(Before-and-after change records)
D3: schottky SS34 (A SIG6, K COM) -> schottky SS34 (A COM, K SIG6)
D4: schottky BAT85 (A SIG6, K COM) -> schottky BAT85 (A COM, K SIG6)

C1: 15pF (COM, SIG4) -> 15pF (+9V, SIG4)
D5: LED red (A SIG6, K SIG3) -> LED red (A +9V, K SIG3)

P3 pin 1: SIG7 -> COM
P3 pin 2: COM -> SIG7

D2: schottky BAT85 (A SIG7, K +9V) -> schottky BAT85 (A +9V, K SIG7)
...
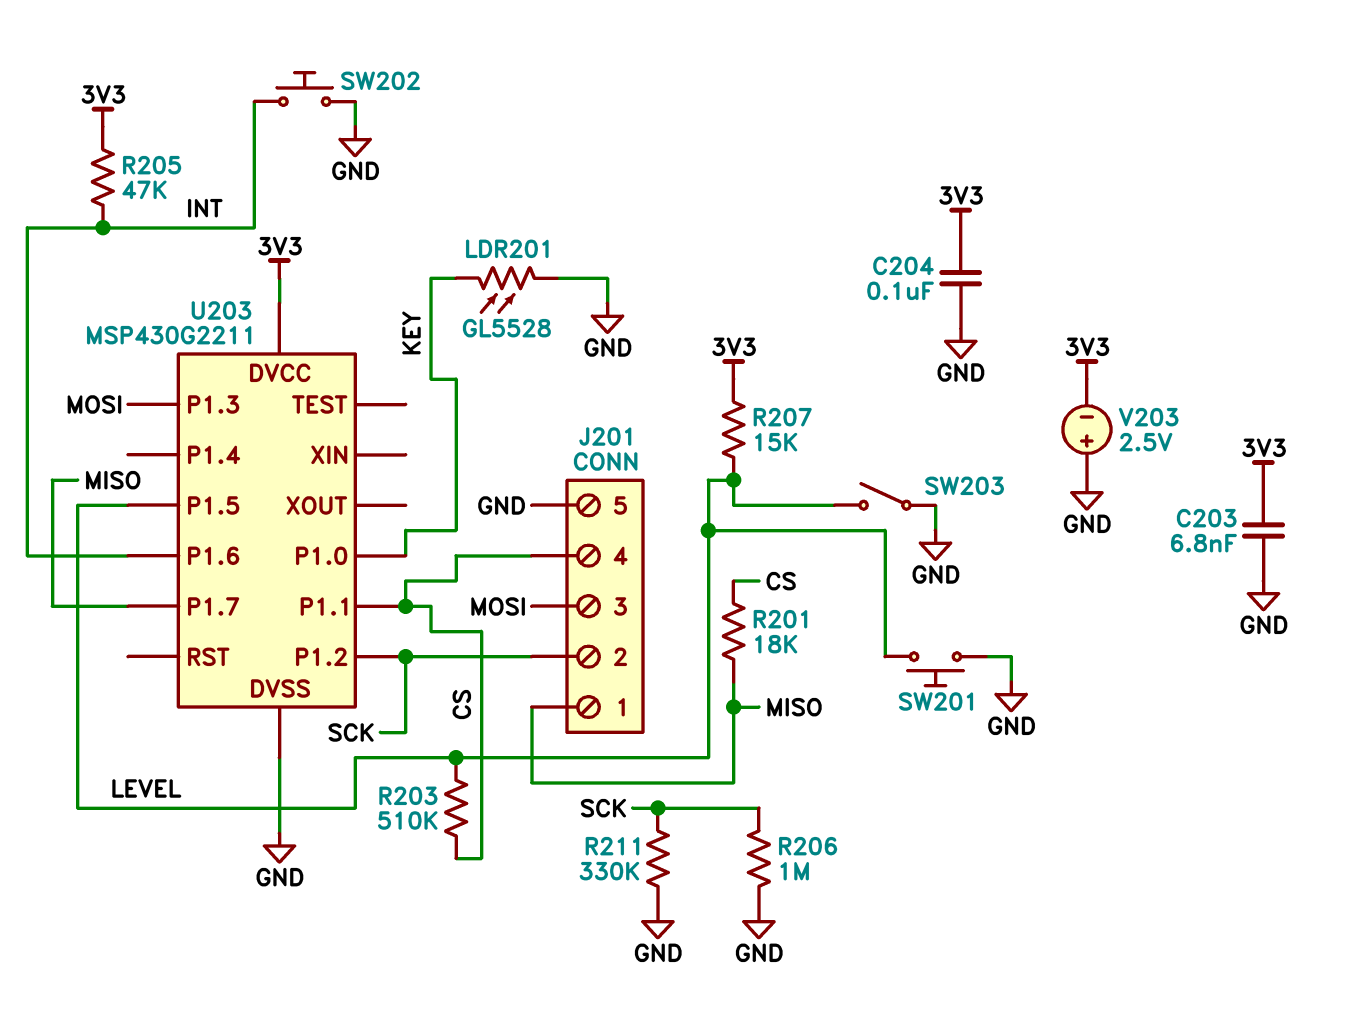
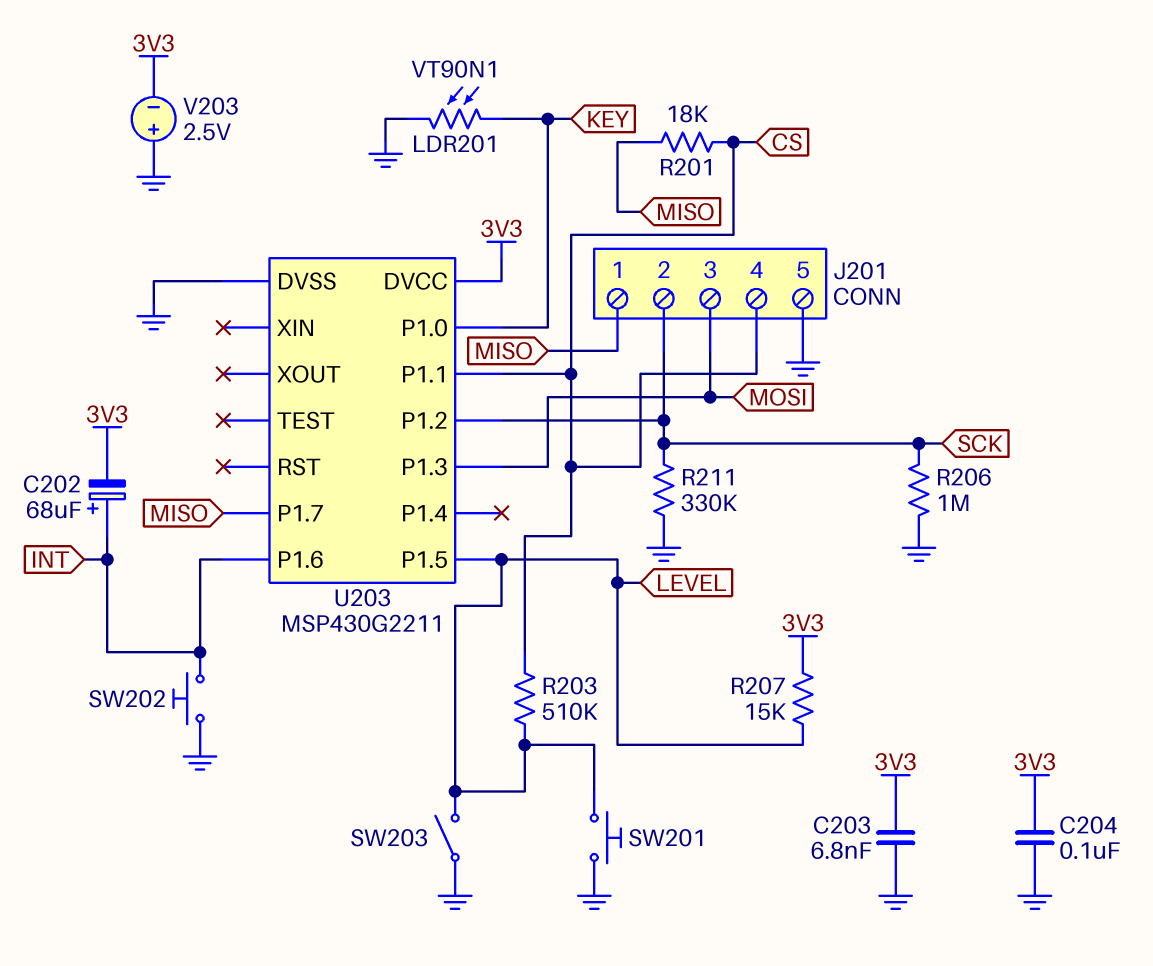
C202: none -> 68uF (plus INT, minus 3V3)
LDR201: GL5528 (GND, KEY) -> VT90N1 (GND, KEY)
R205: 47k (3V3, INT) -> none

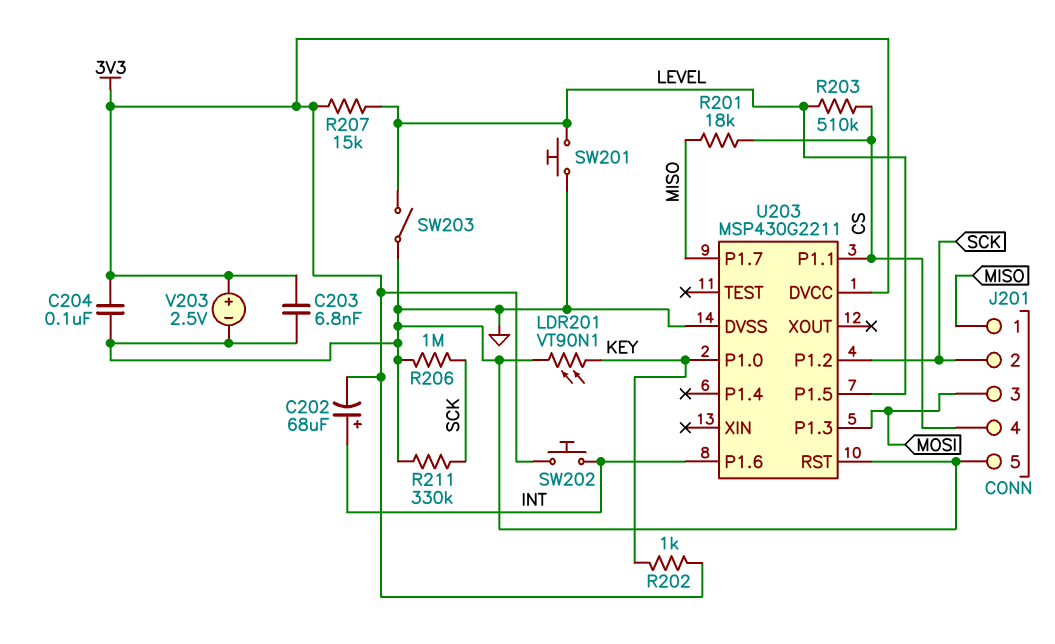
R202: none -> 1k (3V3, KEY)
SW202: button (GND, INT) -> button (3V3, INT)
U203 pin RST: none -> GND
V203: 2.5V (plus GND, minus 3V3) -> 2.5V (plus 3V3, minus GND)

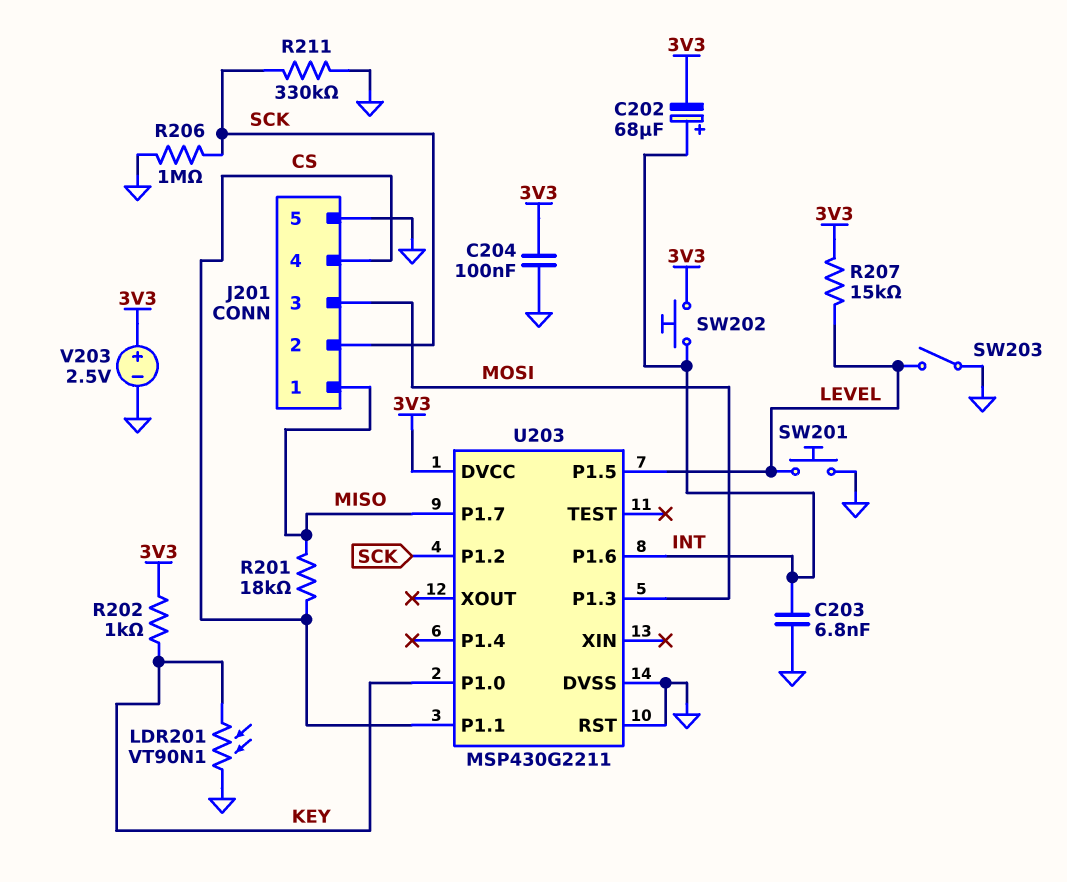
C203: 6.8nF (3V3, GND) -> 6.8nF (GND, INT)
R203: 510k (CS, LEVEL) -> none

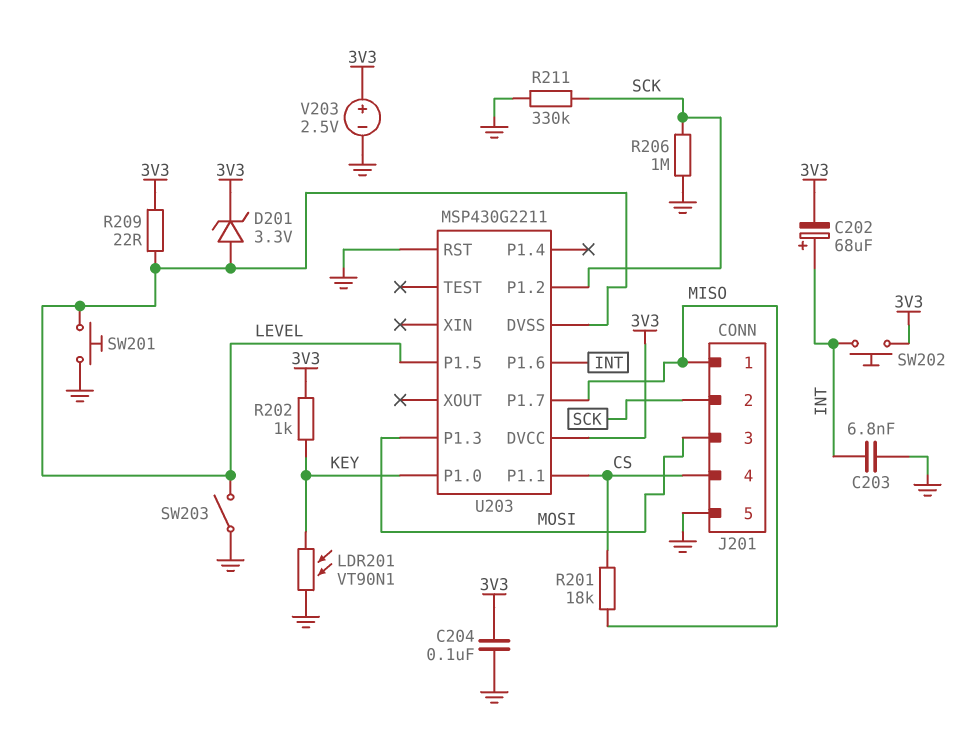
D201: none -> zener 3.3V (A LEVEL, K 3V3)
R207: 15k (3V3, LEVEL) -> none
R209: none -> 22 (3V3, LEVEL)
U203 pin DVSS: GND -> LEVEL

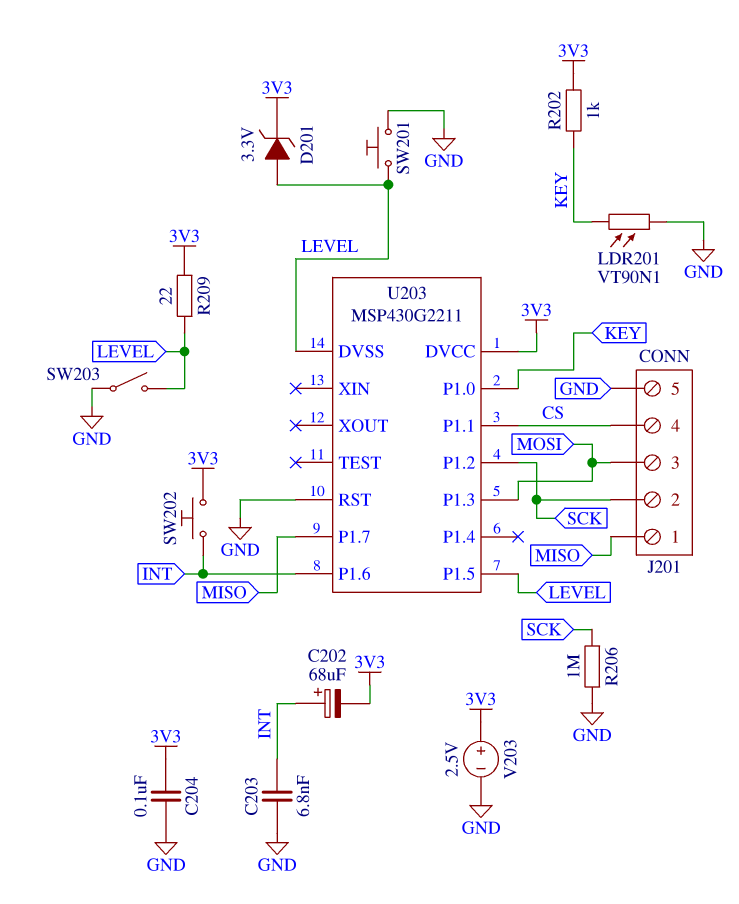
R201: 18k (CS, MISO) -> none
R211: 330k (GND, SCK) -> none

**WHAT IS BEING ASKED**
Print exactly the lines above that run from the one with "D201: none -> zener 3.3V (A LEVEL, K 3V3)" down to the one with "R211: 330k (GND, SCK) -> none", and omit the pictures.

**COMPLETED TASK**
D201: none -> zener 3.3V (A LEVEL, K 3V3)
R207: 15k (3V3, LEVEL) -> none
R209: none -> 22 (3V3, LEVEL)
U203 pin DVSS: GND -> LEVEL

R201: 18k (CS, MISO) -> none
R211: 330k (GND, SCK) -> none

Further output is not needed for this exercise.